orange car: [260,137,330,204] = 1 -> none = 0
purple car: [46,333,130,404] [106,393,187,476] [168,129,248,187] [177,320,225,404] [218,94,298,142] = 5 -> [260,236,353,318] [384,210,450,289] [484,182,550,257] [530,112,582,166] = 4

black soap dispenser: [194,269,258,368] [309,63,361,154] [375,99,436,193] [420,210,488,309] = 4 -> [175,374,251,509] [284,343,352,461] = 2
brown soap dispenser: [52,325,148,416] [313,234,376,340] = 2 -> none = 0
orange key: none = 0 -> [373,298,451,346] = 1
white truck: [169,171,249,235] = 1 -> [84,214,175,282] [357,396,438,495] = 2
--
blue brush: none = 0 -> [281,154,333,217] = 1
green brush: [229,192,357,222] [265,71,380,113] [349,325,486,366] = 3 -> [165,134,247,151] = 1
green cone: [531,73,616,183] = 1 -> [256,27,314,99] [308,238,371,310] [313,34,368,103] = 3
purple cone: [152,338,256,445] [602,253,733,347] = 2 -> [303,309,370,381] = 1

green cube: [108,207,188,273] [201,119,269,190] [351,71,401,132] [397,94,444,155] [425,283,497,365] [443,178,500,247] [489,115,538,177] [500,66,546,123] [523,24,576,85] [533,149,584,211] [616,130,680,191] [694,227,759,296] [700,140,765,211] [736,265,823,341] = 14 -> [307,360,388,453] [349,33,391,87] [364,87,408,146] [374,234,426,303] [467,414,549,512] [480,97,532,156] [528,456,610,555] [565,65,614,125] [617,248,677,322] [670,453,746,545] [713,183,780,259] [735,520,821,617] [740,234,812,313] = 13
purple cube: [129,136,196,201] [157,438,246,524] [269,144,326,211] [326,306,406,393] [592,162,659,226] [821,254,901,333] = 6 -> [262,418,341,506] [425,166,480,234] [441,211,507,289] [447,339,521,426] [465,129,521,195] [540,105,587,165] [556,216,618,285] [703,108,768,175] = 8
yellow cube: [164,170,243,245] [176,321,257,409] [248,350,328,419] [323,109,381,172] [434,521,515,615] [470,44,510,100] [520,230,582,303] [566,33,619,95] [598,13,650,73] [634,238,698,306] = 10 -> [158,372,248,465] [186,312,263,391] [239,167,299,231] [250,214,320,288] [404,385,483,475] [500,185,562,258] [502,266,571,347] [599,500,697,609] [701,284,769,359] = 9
---
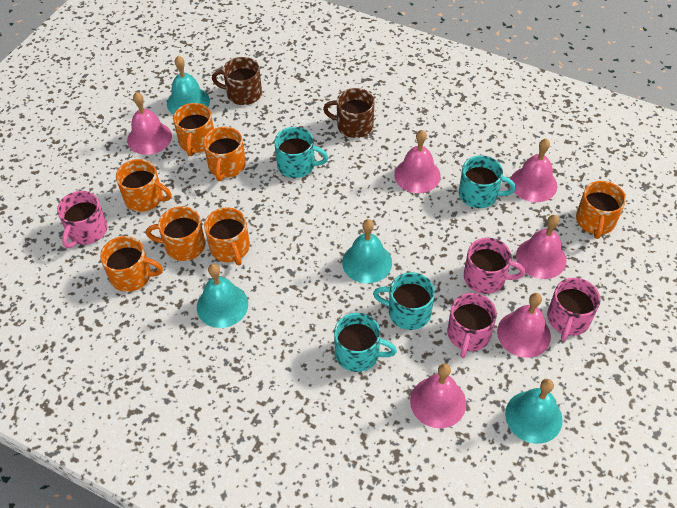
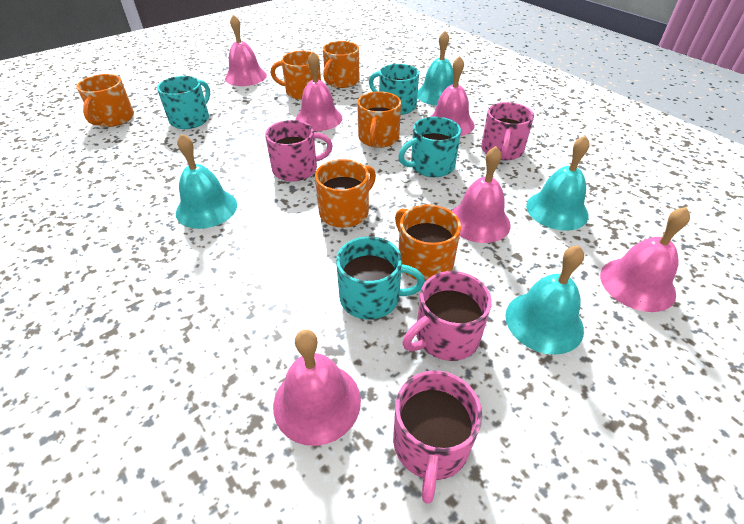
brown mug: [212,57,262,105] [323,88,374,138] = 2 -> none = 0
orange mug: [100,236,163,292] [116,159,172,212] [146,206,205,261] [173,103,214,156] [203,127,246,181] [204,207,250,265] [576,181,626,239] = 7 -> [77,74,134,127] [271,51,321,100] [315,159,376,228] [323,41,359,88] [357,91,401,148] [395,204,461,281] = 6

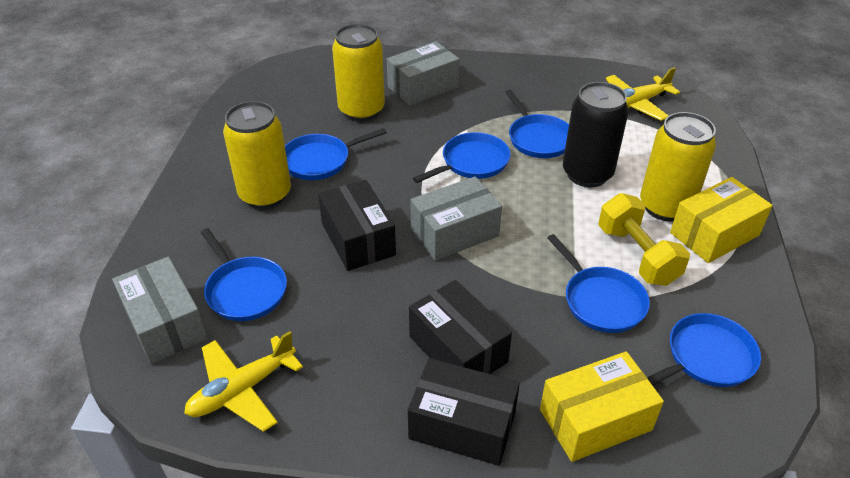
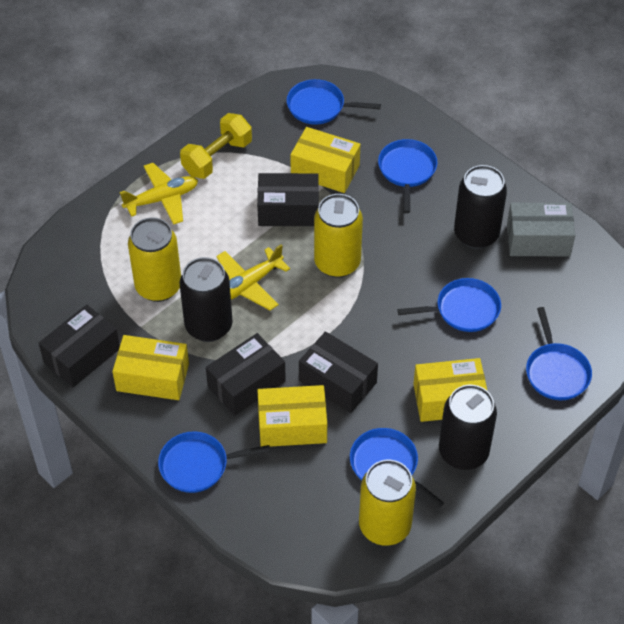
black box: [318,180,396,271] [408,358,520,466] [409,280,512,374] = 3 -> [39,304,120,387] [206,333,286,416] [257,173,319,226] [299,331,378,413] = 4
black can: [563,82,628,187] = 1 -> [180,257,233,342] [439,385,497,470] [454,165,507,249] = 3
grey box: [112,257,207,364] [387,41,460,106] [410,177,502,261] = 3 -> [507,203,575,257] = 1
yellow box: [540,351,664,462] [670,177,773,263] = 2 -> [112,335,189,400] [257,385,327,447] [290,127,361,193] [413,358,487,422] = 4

- _Problem description_
Only the lines above from the line with "green cone: [531,73,616,183]" to the line with "green cube: [108,207,188,273]", those two lines included, should be reproduced exactly.

- _Written answer_
green cone: [531,73,616,183] = 1 -> [256,27,314,99] [308,238,371,310] [313,34,368,103] = 3
purple cone: [152,338,256,445] [602,253,733,347] = 2 -> [303,309,370,381] = 1

green cube: [108,207,188,273] [201,119,269,190] [351,71,401,132] [397,94,444,155] [425,283,497,365] [443,178,500,247] [489,115,538,177] [500,66,546,123] [523,24,576,85] [533,149,584,211] [616,130,680,191] [694,227,759,296] [700,140,765,211] [736,265,823,341] = 14 -> [307,360,388,453] [349,33,391,87] [364,87,408,146] [374,234,426,303] [467,414,549,512] [480,97,532,156] [528,456,610,555] [565,65,614,125] [617,248,677,322] [670,453,746,545] [713,183,780,259] [735,520,821,617] [740,234,812,313] = 13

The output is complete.